**Try it**
Your answer must be a single number: the count of lines in the entries below that hold "cheese".

[Items from a dataset]
====

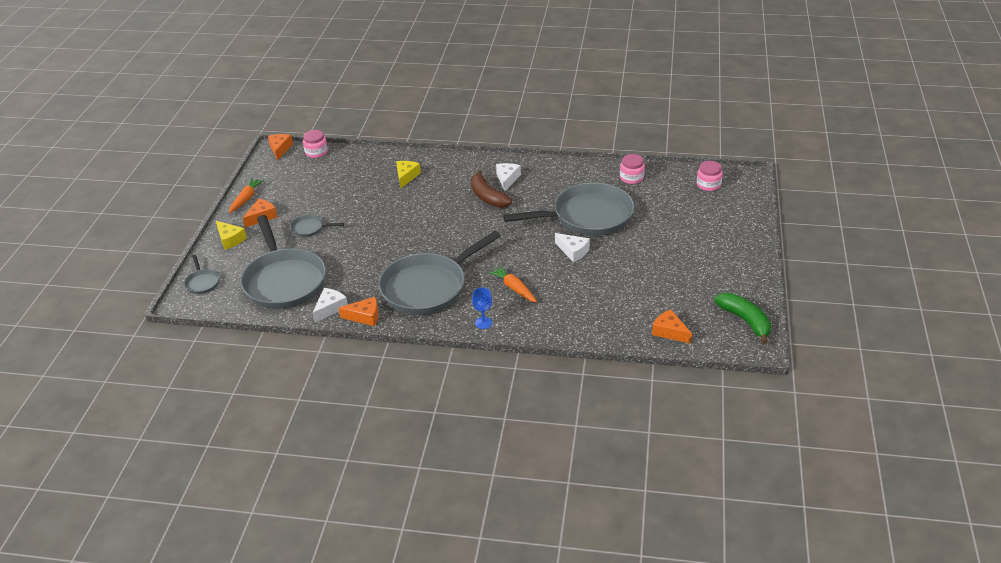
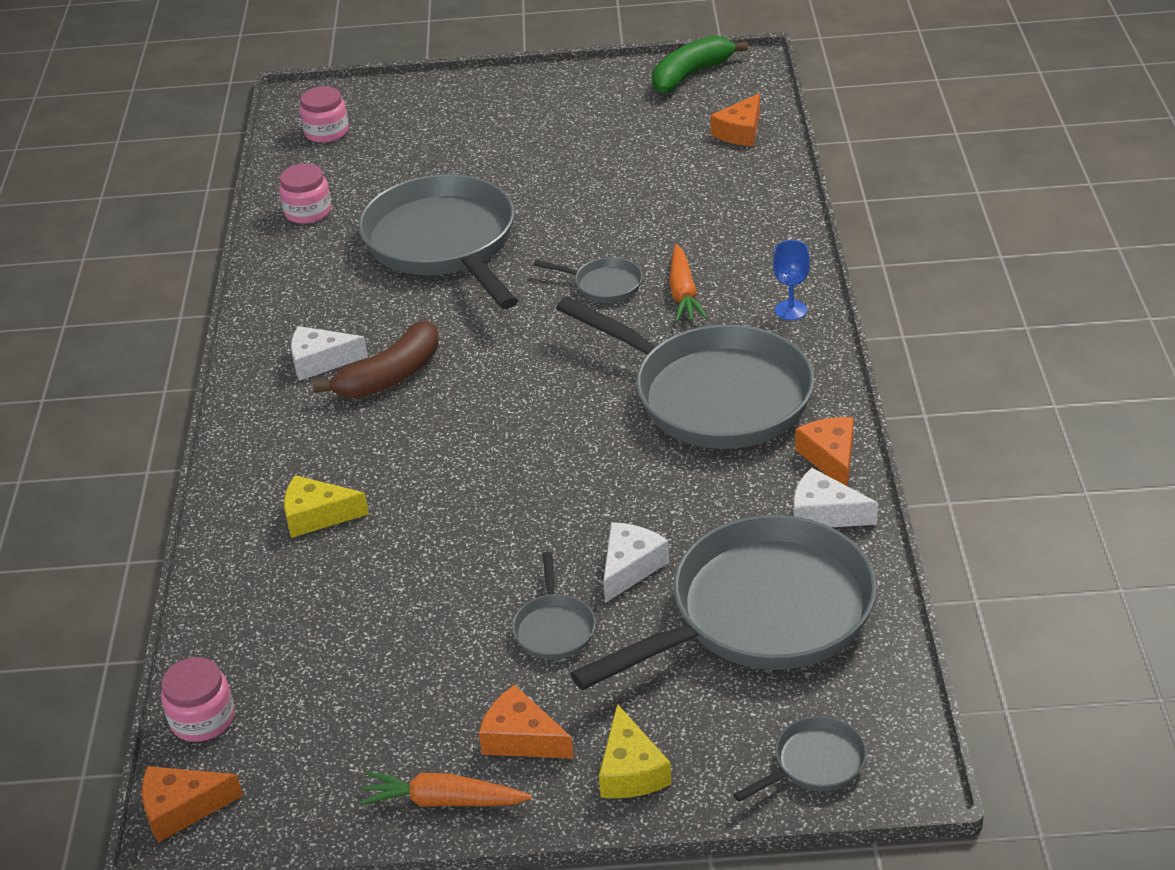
camera: 100 degrees left, 0 degrees up
(230, 239) = (631, 770): yellow cheese -> yellow cheese turned 135 degrees clockwise
(514, 288) = (683, 293): orange carrot -> orange carrot turned 45 degrees counterclockwise
(532, 263) = (603, 284): none -> grey pan
(573, 251) = (556, 245): white cheese -> white cheese (630, 567)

====

**Response to the task**
2